All that is asked is a faithful reproduction of the entries.

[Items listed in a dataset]
----
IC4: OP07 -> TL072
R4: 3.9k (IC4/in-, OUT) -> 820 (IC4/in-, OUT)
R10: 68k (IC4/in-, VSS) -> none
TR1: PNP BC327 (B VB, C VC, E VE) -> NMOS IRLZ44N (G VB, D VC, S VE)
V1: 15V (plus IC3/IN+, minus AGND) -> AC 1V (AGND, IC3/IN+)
----
* _Answer to this problem_:
IC4: OP07 -> TL072
R4: 3.9k (IC4/in-, OUT) -> 820 (IC4/in-, OUT)
R10: 68k (IC4/in-, VSS) -> none
TR1: PNP BC327 (B VB, C VC, E VE) -> NMOS IRLZ44N (G VB, D VC, S VE)
V1: 15V (plus IC3/IN+, minus AGND) -> AC 1V (AGND, IC3/IN+)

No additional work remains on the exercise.